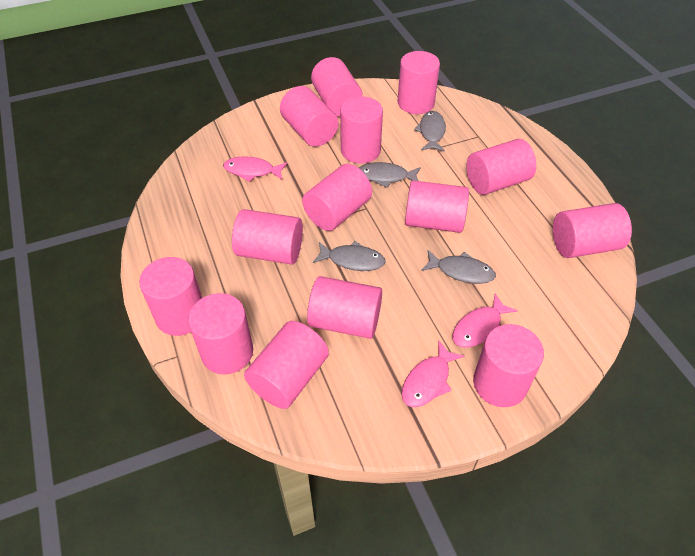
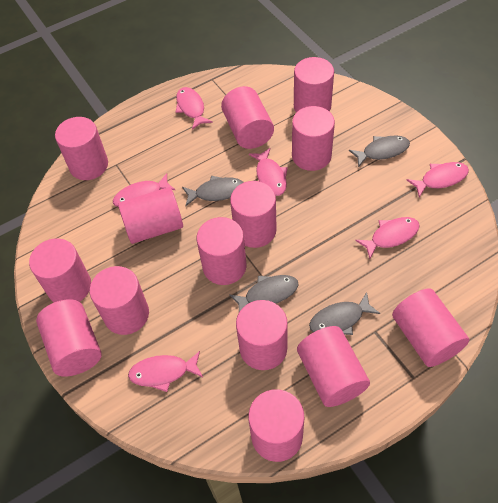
pink fish: 3 -> 6

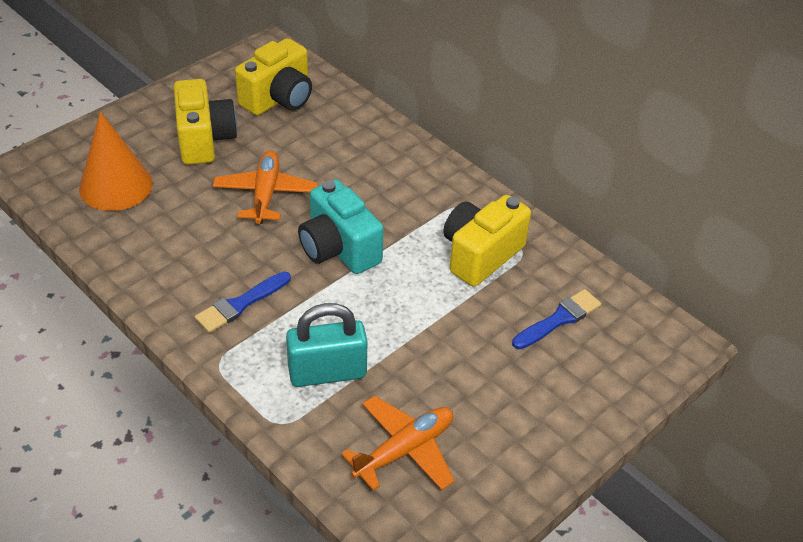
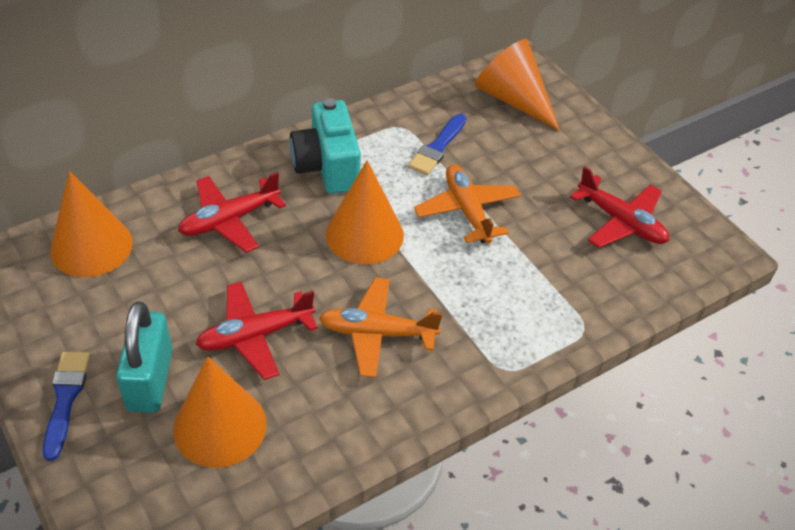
orange cone: 1 -> 4
red plane: 0 -> 3
yellow camera: 3 -> 0

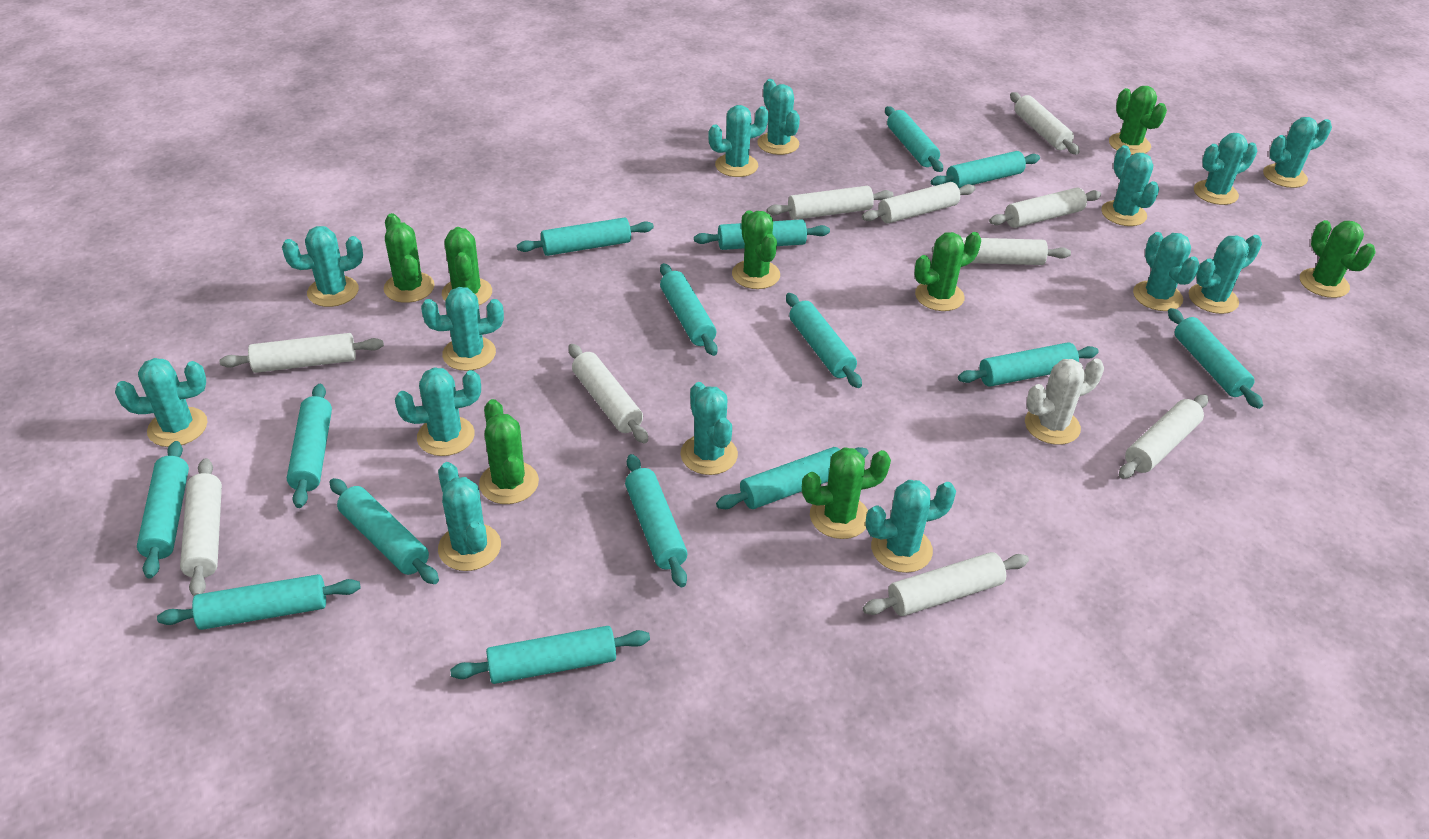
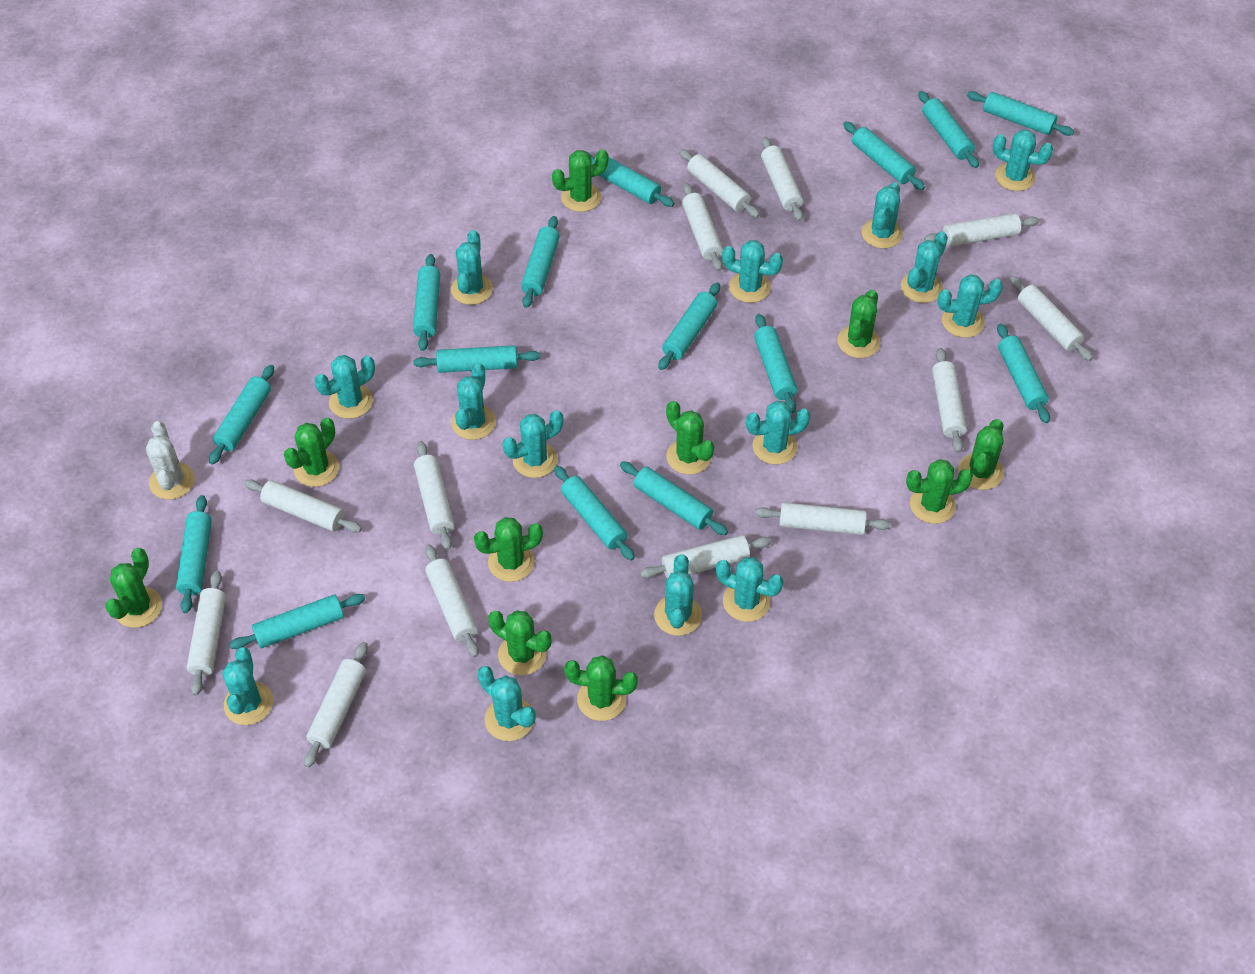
green cactus: 8 -> 10
white rolling pin: 10 -> 13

************

Only the lines from the one with "orange cone: 1 -> 4" through the final line of the entries above should be transcribed, exactly and without pictures.

▶ [WORKED SOLUTION]:
orange cone: 1 -> 4
red plane: 0 -> 3
yellow camera: 3 -> 0

green cactus: 8 -> 10
white rolling pin: 10 -> 13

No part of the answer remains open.